Data for the task below:

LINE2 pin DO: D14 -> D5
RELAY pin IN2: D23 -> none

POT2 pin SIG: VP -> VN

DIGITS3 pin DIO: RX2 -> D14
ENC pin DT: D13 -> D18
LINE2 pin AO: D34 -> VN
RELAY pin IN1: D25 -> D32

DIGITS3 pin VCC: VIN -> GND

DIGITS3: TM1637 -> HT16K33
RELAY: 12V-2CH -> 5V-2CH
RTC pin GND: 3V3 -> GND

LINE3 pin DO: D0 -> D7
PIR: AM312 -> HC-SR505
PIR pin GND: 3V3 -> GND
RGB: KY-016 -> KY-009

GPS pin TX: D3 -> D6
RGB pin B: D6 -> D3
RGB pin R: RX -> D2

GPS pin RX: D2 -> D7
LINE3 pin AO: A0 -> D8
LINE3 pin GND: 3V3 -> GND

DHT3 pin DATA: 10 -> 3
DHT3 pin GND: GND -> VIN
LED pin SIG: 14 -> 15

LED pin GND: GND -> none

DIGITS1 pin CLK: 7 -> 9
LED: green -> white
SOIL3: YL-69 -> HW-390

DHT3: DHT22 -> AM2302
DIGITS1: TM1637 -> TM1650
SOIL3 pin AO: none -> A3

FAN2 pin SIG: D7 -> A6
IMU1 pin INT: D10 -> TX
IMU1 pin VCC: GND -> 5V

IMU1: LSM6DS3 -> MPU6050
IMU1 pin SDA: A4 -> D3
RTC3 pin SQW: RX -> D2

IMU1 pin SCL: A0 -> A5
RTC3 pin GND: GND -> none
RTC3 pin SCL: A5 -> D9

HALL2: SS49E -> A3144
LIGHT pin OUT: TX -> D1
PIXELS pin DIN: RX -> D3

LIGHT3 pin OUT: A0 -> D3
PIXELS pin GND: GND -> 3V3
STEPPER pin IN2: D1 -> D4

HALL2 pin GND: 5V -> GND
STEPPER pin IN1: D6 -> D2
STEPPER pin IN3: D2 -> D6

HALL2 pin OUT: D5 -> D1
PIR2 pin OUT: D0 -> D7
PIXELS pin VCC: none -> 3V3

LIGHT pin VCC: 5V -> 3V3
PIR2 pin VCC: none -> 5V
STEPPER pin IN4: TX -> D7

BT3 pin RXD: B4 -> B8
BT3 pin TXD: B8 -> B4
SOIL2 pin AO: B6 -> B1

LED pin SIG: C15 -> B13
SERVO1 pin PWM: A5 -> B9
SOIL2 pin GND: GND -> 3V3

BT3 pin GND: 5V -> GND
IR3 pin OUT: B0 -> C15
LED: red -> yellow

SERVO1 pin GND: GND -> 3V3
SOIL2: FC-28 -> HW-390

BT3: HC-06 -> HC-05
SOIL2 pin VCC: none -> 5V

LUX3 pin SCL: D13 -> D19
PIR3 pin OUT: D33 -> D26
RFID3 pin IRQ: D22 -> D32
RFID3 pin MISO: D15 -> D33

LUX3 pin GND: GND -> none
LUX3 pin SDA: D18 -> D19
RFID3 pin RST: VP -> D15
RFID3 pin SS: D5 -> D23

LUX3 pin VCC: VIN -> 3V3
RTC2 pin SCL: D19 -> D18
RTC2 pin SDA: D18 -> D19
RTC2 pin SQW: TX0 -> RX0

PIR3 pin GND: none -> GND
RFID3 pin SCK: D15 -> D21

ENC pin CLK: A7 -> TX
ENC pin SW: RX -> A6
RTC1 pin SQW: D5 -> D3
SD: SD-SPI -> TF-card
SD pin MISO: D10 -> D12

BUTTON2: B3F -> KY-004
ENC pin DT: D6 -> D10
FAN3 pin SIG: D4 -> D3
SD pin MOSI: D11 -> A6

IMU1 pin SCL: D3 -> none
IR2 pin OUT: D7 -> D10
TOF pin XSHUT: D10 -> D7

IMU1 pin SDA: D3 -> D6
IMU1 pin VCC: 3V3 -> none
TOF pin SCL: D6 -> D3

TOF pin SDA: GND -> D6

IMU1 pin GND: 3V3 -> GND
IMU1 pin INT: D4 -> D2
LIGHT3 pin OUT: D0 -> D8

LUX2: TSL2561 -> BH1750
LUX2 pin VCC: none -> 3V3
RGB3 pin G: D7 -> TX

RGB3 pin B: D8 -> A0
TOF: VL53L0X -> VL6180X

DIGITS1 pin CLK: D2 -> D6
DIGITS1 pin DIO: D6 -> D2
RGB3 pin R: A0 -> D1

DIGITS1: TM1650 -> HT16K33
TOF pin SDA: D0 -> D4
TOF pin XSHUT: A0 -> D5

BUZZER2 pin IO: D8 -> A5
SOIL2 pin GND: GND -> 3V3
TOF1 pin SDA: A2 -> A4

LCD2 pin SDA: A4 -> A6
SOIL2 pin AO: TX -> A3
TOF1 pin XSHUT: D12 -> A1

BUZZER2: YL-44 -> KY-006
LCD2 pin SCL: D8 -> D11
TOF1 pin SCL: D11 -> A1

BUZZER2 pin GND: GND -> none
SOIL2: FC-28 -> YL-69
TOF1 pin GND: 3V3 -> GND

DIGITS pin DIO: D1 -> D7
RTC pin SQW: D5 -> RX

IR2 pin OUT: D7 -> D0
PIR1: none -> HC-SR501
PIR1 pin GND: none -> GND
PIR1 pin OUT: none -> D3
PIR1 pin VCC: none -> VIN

End of Data for the task.

• [Exercise details]:
With the material above as the source, restate each line word for word.

• [Task solution]:
LINE2 pin DO: D14 -> D5
RELAY pin IN2: D23 -> none

POT2 pin SIG: VP -> VN

DIGITS3 pin DIO: RX2 -> D14
ENC pin DT: D13 -> D18
LINE2 pin AO: D34 -> VN
RELAY pin IN1: D25 -> D32

DIGITS3 pin VCC: VIN -> GND

DIGITS3: TM1637 -> HT16K33
RELAY: 12V-2CH -> 5V-2CH
RTC pin GND: 3V3 -> GND

LINE3 pin DO: D0 -> D7
PIR: AM312 -> HC-SR505
PIR pin GND: 3V3 -> GND
RGB: KY-016 -> KY-009

GPS pin TX: D3 -> D6
RGB pin B: D6 -> D3
RGB pin R: RX -> D2

GPS pin RX: D2 -> D7
LINE3 pin AO: A0 -> D8
LINE3 pin GND: 3V3 -> GND

DHT3 pin DATA: 10 -> 3
DHT3 pin GND: GND -> VIN
LED pin SIG: 14 -> 15

LED pin GND: GND -> none

DIGITS1 pin CLK: 7 -> 9
LED: green -> white
SOIL3: YL-69 -> HW-390

DHT3: DHT22 -> AM2302
DIGITS1: TM1637 -> TM1650
SOIL3 pin AO: none -> A3

FAN2 pin SIG: D7 -> A6
IMU1 pin INT: D10 -> TX
IMU1 pin VCC: GND -> 5V

IMU1: LSM6DS3 -> MPU6050
IMU1 pin SDA: A4 -> D3
RTC3 pin SQW: RX -> D2

IMU1 pin SCL: A0 -> A5
RTC3 pin GND: GND -> none
RTC3 pin SCL: A5 -> D9

HALL2: SS49E -> A3144
LIGHT pin OUT: TX -> D1
PIXELS pin DIN: RX -> D3

LIGHT3 pin OUT: A0 -> D3
PIXELS pin GND: GND -> 3V3
STEPPER pin IN2: D1 -> D4

HALL2 pin GND: 5V -> GND
STEPPER pin IN1: D6 -> D2
STEPPER pin IN3: D2 -> D6

HALL2 pin OUT: D5 -> D1
PIR2 pin OUT: D0 -> D7
PIXELS pin VCC: none -> 3V3

LIGHT pin VCC: 5V -> 3V3
PIR2 pin VCC: none -> 5V
STEPPER pin IN4: TX -> D7

BT3 pin RXD: B4 -> B8
BT3 pin TXD: B8 -> B4
SOIL2 pin AO: B6 -> B1

LED pin SIG: C15 -> B13
SERVO1 pin PWM: A5 -> B9
SOIL2 pin GND: GND -> 3V3

BT3 pin GND: 5V -> GND
IR3 pin OUT: B0 -> C15
LED: red -> yellow

SERVO1 pin GND: GND -> 3V3
SOIL2: FC-28 -> HW-390

BT3: HC-06 -> HC-05
SOIL2 pin VCC: none -> 5V

LUX3 pin SCL: D13 -> D19
PIR3 pin OUT: D33 -> D26
RFID3 pin IRQ: D22 -> D32
RFID3 pin MISO: D15 -> D33

LUX3 pin GND: GND -> none
LUX3 pin SDA: D18 -> D19
RFID3 pin RST: VP -> D15
RFID3 pin SS: D5 -> D23

LUX3 pin VCC: VIN -> 3V3
RTC2 pin SCL: D19 -> D18
RTC2 pin SDA: D18 -> D19
RTC2 pin SQW: TX0 -> RX0

PIR3 pin GND: none -> GND
RFID3 pin SCK: D15 -> D21

ENC pin CLK: A7 -> TX
ENC pin SW: RX -> A6
RTC1 pin SQW: D5 -> D3
SD: SD-SPI -> TF-card
SD pin MISO: D10 -> D12

BUTTON2: B3F -> KY-004
ENC pin DT: D6 -> D10
FAN3 pin SIG: D4 -> D3
SD pin MOSI: D11 -> A6

IMU1 pin SCL: D3 -> none
IR2 pin OUT: D7 -> D10
TOF pin XSHUT: D10 -> D7

IMU1 pin SDA: D3 -> D6
IMU1 pin VCC: 3V3 -> none
TOF pin SCL: D6 -> D3

TOF pin SDA: GND -> D6

IMU1 pin GND: 3V3 -> GND
IMU1 pin INT: D4 -> D2
LIGHT3 pin OUT: D0 -> D8

LUX2: TSL2561 -> BH1750
LUX2 pin VCC: none -> 3V3
RGB3 pin G: D7 -> TX

RGB3 pin B: D8 -> A0
TOF: VL53L0X -> VL6180X

DIGITS1 pin CLK: D2 -> D6
DIGITS1 pin DIO: D6 -> D2
RGB3 pin R: A0 -> D1

DIGITS1: TM1650 -> HT16K33
TOF pin SDA: D0 -> D4
TOF pin XSHUT: A0 -> D5

BUZZER2 pin IO: D8 -> A5
SOIL2 pin GND: GND -> 3V3
TOF1 pin SDA: A2 -> A4

LCD2 pin SDA: A4 -> A6
SOIL2 pin AO: TX -> A3
TOF1 pin XSHUT: D12 -> A1

BUZZER2: YL-44 -> KY-006
LCD2 pin SCL: D8 -> D11
TOF1 pin SCL: D11 -> A1

BUZZER2 pin GND: GND -> none
SOIL2: FC-28 -> YL-69
TOF1 pin GND: 3V3 -> GND

DIGITS pin DIO: D1 -> D7
RTC pin SQW: D5 -> RX

IR2 pin OUT: D7 -> D0
PIR1: none -> HC-SR501
PIR1 pin GND: none -> GND
PIR1 pin OUT: none -> D3
PIR1 pin VCC: none -> VIN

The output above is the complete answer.